▶ Work required
Reproduce the records below exactly, with nothing altered.

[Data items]
______________________________
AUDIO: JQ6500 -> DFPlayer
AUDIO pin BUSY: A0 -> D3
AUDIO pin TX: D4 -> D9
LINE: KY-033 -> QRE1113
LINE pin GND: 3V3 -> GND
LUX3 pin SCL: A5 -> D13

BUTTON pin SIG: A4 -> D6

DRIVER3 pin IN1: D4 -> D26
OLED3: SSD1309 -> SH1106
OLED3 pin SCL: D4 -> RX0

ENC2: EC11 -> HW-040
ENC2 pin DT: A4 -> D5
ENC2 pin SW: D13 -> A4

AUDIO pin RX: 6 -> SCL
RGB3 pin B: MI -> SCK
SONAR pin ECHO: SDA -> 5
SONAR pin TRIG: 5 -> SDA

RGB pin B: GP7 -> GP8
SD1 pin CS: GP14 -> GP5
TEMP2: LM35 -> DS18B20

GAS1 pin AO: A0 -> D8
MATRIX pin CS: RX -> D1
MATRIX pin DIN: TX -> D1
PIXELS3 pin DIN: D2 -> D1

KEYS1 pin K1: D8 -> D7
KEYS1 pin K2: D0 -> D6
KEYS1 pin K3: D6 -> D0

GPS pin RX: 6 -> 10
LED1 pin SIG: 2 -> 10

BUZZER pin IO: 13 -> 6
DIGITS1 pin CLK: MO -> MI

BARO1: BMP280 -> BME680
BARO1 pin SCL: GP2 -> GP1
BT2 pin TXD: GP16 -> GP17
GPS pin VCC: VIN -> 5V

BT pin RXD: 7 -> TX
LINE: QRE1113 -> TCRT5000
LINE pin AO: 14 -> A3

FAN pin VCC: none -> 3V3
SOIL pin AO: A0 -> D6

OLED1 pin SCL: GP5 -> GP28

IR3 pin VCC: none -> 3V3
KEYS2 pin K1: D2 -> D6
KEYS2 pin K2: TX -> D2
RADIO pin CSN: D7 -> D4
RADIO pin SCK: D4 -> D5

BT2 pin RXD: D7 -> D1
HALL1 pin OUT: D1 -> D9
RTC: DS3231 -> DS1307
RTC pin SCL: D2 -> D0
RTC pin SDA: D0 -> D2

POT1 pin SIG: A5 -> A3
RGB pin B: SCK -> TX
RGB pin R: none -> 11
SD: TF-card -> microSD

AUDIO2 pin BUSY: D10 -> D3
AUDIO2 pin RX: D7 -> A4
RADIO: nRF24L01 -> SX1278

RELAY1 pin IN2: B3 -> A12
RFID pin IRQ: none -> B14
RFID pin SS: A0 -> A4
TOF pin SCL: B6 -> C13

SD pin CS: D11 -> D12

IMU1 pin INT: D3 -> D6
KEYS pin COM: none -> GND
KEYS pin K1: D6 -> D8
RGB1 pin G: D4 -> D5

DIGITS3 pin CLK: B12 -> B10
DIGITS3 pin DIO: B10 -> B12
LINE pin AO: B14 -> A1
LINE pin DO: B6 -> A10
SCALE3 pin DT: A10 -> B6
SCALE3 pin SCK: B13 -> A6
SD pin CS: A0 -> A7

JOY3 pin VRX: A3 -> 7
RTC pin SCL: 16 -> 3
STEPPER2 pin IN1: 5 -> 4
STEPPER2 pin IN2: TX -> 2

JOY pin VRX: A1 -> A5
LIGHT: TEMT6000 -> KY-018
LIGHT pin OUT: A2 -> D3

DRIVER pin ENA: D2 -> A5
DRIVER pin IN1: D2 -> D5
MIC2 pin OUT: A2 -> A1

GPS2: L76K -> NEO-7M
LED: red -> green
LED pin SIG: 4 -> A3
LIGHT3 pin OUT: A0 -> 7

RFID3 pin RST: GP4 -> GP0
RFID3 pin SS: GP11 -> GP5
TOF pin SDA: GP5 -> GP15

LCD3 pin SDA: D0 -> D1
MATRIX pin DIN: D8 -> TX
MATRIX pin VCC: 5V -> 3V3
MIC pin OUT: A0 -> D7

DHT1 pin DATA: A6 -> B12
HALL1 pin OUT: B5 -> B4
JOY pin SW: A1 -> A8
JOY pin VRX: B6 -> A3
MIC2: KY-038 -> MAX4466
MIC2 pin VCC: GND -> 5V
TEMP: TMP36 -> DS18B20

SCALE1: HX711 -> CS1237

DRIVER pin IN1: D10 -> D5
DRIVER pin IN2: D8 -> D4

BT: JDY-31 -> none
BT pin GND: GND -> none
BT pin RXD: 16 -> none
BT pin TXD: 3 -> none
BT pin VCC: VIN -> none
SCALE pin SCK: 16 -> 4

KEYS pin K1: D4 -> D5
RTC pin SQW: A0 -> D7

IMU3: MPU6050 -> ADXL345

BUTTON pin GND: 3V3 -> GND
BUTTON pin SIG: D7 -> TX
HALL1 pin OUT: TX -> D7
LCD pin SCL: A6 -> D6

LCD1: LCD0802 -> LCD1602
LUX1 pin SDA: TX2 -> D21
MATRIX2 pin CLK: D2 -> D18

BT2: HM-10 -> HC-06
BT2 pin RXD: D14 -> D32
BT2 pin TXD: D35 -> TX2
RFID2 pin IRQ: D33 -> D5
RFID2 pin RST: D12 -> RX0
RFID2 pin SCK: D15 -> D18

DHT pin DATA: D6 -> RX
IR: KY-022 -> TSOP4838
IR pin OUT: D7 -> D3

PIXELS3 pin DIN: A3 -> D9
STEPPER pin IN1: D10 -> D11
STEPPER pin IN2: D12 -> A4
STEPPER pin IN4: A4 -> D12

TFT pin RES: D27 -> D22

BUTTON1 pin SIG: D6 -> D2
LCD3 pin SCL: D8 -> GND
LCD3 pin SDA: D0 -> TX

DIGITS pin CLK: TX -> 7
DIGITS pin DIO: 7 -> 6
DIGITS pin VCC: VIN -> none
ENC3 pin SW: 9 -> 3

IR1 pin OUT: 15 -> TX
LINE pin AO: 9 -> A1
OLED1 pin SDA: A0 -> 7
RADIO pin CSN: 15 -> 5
______________________________
▶ Result for this exercise
AUDIO: JQ6500 -> DFPlayer
AUDIO pin BUSY: A0 -> D3
AUDIO pin TX: D4 -> D9
LINE: KY-033 -> QRE1113
LINE pin GND: 3V3 -> GND
LUX3 pin SCL: A5 -> D13

BUTTON pin SIG: A4 -> D6

DRIVER3 pin IN1: D4 -> D26
OLED3: SSD1309 -> SH1106
OLED3 pin SCL: D4 -> RX0

ENC2: EC11 -> HW-040
ENC2 pin DT: A4 -> D5
ENC2 pin SW: D13 -> A4

AUDIO pin RX: 6 -> SCL
RGB3 pin B: MI -> SCK
SONAR pin ECHO: SDA -> 5
SONAR pin TRIG: 5 -> SDA

RGB pin B: GP7 -> GP8
SD1 pin CS: GP14 -> GP5
TEMP2: LM35 -> DS18B20

GAS1 pin AO: A0 -> D8
MATRIX pin CS: RX -> D1
MATRIX pin DIN: TX -> D1
PIXELS3 pin DIN: D2 -> D1

KEYS1 pin K1: D8 -> D7
KEYS1 pin K2: D0 -> D6
KEYS1 pin K3: D6 -> D0

GPS pin RX: 6 -> 10
LED1 pin SIG: 2 -> 10

BUZZER pin IO: 13 -> 6
DIGITS1 pin CLK: MO -> MI

BARO1: BMP280 -> BME680
BARO1 pin SCL: GP2 -> GP1
BT2 pin TXD: GP16 -> GP17
GPS pin VCC: VIN -> 5V

BT pin RXD: 7 -> TX
LINE: QRE1113 -> TCRT5000
LINE pin AO: 14 -> A3

FAN pin VCC: none -> 3V3
SOIL pin AO: A0 -> D6

OLED1 pin SCL: GP5 -> GP28

IR3 pin VCC: none -> 3V3
KEYS2 pin K1: D2 -> D6
KEYS2 pin K2: TX -> D2
RADIO pin CSN: D7 -> D4
RADIO pin SCK: D4 -> D5

BT2 pin RXD: D7 -> D1
HALL1 pin OUT: D1 -> D9
RTC: DS3231 -> DS1307
RTC pin SCL: D2 -> D0
RTC pin SDA: D0 -> D2

POT1 pin SIG: A5 -> A3
RGB pin B: SCK -> TX
RGB pin R: none -> 11
SD: TF-card -> microSD

AUDIO2 pin BUSY: D10 -> D3
AUDIO2 pin RX: D7 -> A4
RADIO: nRF24L01 -> SX1278

RELAY1 pin IN2: B3 -> A12
RFID pin IRQ: none -> B14
RFID pin SS: A0 -> A4
TOF pin SCL: B6 -> C13

SD pin CS: D11 -> D12

IMU1 pin INT: D3 -> D6
KEYS pin COM: none -> GND
KEYS pin K1: D6 -> D8
RGB1 pin G: D4 -> D5

DIGITS3 pin CLK: B12 -> B10
DIGITS3 pin DIO: B10 -> B12
LINE pin AO: B14 -> A1
LINE pin DO: B6 -> A10
SCALE3 pin DT: A10 -> B6
SCALE3 pin SCK: B13 -> A6
SD pin CS: A0 -> A7

JOY3 pin VRX: A3 -> 7
RTC pin SCL: 16 -> 3
STEPPER2 pin IN1: 5 -> 4
STEPPER2 pin IN2: TX -> 2

JOY pin VRX: A1 -> A5
LIGHT: TEMT6000 -> KY-018
LIGHT pin OUT: A2 -> D3

DRIVER pin ENA: D2 -> A5
DRIVER pin IN1: D2 -> D5
MIC2 pin OUT: A2 -> A1

GPS2: L76K -> NEO-7M
LED: red -> green
LED pin SIG: 4 -> A3
LIGHT3 pin OUT: A0 -> 7

RFID3 pin RST: GP4 -> GP0
RFID3 pin SS: GP11 -> GP5
TOF pin SDA: GP5 -> GP15

LCD3 pin SDA: D0 -> D1
MATRIX pin DIN: D8 -> TX
MATRIX pin VCC: 5V -> 3V3
MIC pin OUT: A0 -> D7

DHT1 pin DATA: A6 -> B12
HALL1 pin OUT: B5 -> B4
JOY pin SW: A1 -> A8
JOY pin VRX: B6 -> A3
MIC2: KY-038 -> MAX4466
MIC2 pin VCC: GND -> 5V
TEMP: TMP36 -> DS18B20

SCALE1: HX711 -> CS1237

DRIVER pin IN1: D10 -> D5
DRIVER pin IN2: D8 -> D4

BT: JDY-31 -> none
BT pin GND: GND -> none
BT pin RXD: 16 -> none
BT pin TXD: 3 -> none
BT pin VCC: VIN -> none
SCALE pin SCK: 16 -> 4

KEYS pin K1: D4 -> D5
RTC pin SQW: A0 -> D7

IMU3: MPU6050 -> ADXL345

BUTTON pin GND: 3V3 -> GND
BUTTON pin SIG: D7 -> TX
HALL1 pin OUT: TX -> D7
LCD pin SCL: A6 -> D6

LCD1: LCD0802 -> LCD1602
LUX1 pin SDA: TX2 -> D21
MATRIX2 pin CLK: D2 -> D18

BT2: HM-10 -> HC-06
BT2 pin RXD: D14 -> D32
BT2 pin TXD: D35 -> TX2
RFID2 pin IRQ: D33 -> D5
RFID2 pin RST: D12 -> RX0
RFID2 pin SCK: D15 -> D18

DHT pin DATA: D6 -> RX
IR: KY-022 -> TSOP4838
IR pin OUT: D7 -> D3

PIXELS3 pin DIN: A3 -> D9
STEPPER pin IN1: D10 -> D11
STEPPER pin IN2: D12 -> A4
STEPPER pin IN4: A4 -> D12

TFT pin RES: D27 -> D22

BUTTON1 pin SIG: D6 -> D2
LCD3 pin SCL: D8 -> GND
LCD3 pin SDA: D0 -> TX

DIGITS pin CLK: TX -> 7
DIGITS pin DIO: 7 -> 6
DIGITS pin VCC: VIN -> none
ENC3 pin SW: 9 -> 3

IR1 pin OUT: 15 -> TX
LINE pin AO: 9 -> A1
OLED1 pin SDA: A0 -> 7
RADIO pin CSN: 15 -> 5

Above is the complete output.